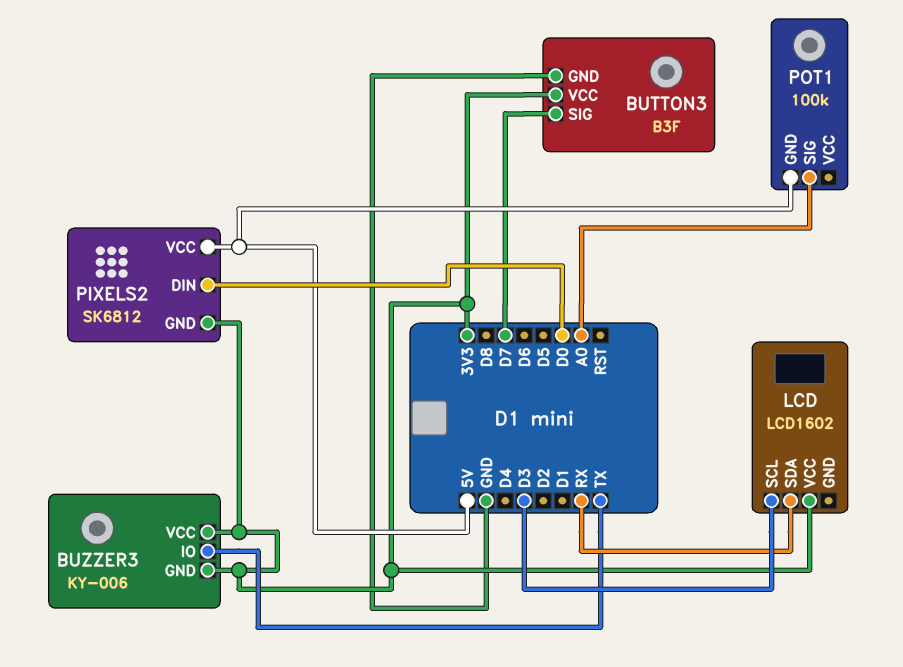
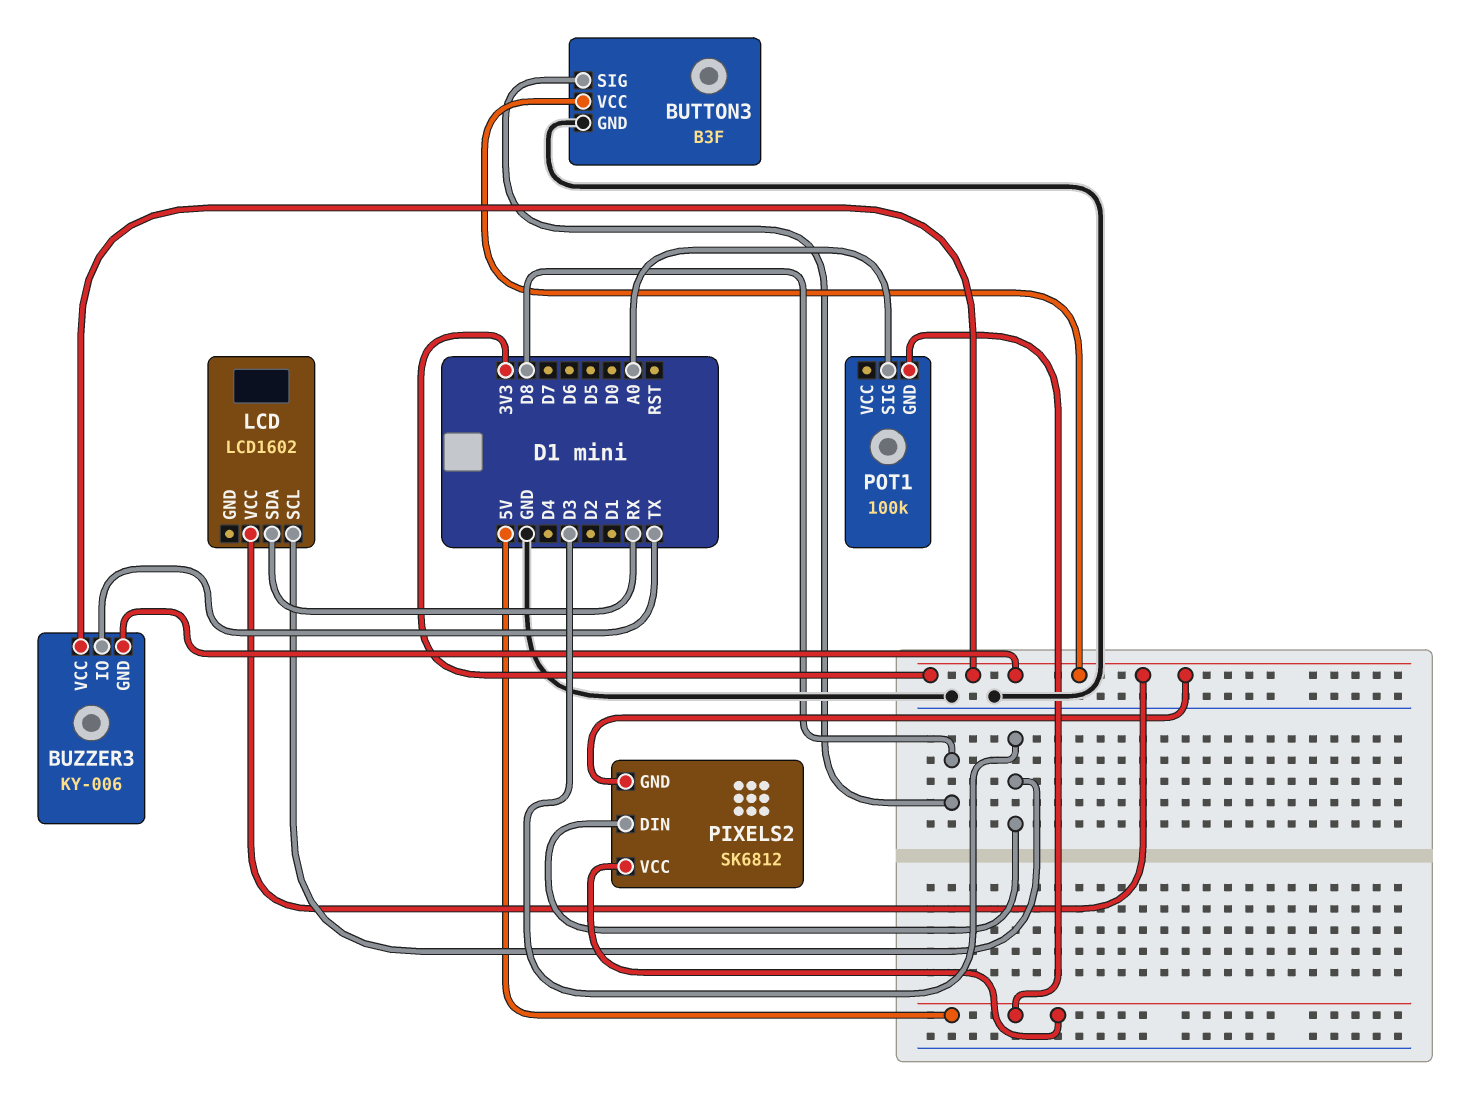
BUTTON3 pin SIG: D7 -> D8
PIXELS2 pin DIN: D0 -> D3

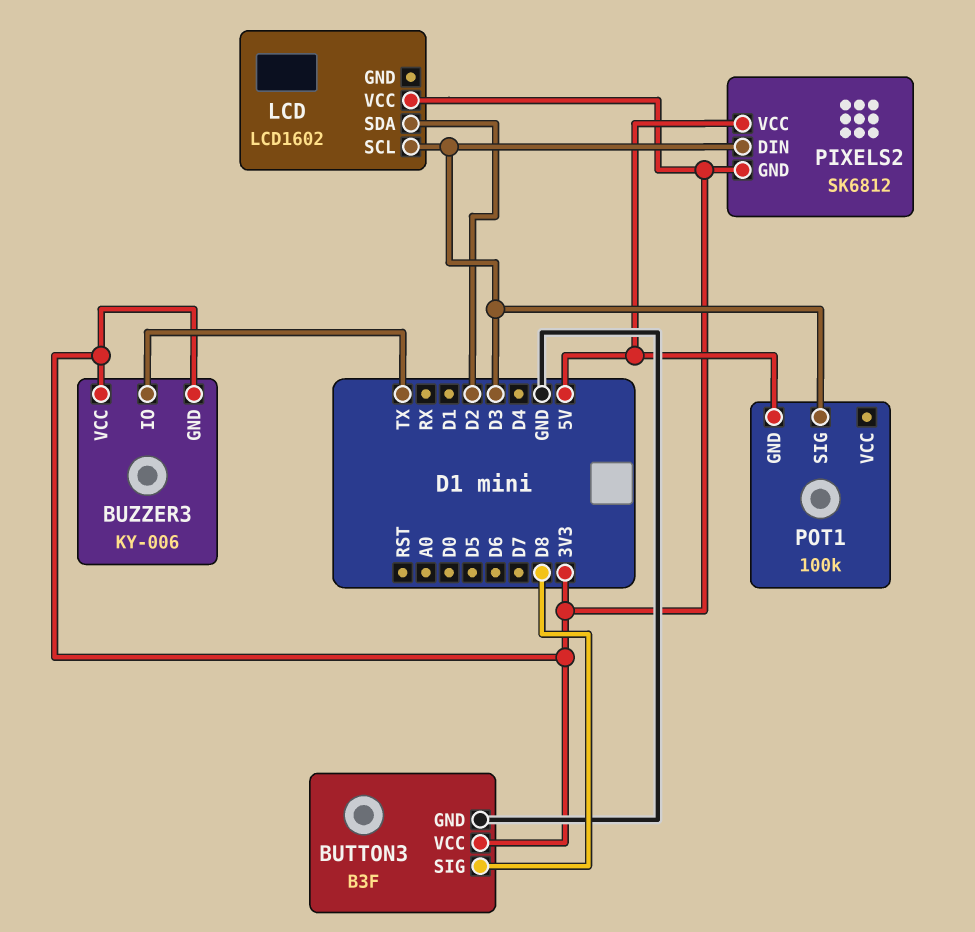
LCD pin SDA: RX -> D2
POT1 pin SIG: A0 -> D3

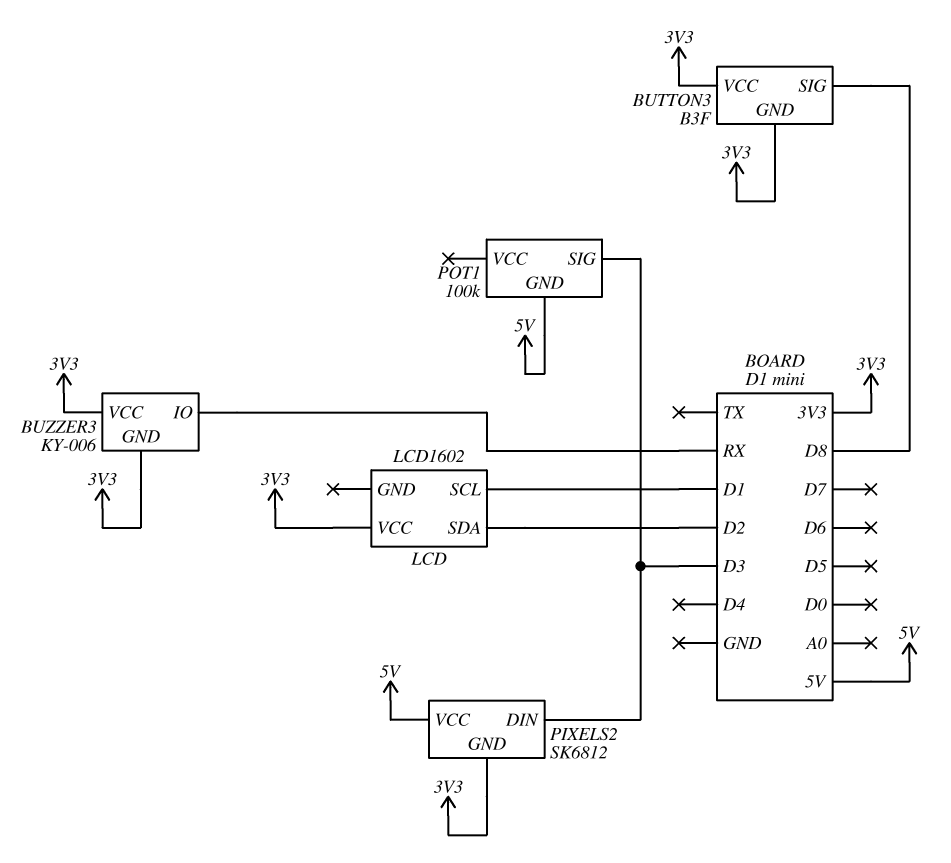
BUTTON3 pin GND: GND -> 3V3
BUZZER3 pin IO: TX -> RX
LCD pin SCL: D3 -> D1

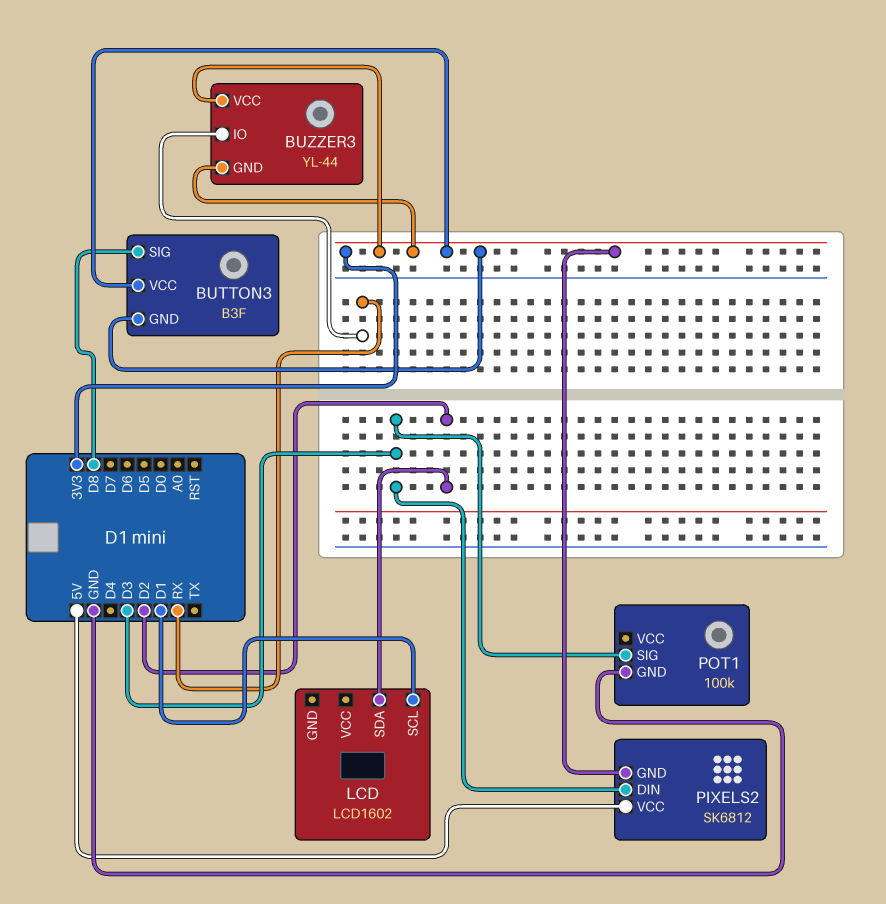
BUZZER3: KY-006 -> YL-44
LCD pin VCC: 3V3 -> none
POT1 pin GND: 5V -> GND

_ _ _ _ _ _ _

# TASK GOAL
Find the line that contains "BUZZER3: KY-006 -> YL-44". Write out that line and every line after it through the end of the data, exactly, and nothing else.

# ANSWER BELOW
BUZZER3: KY-006 -> YL-44
LCD pin VCC: 3V3 -> none
POT1 pin GND: 5V -> GND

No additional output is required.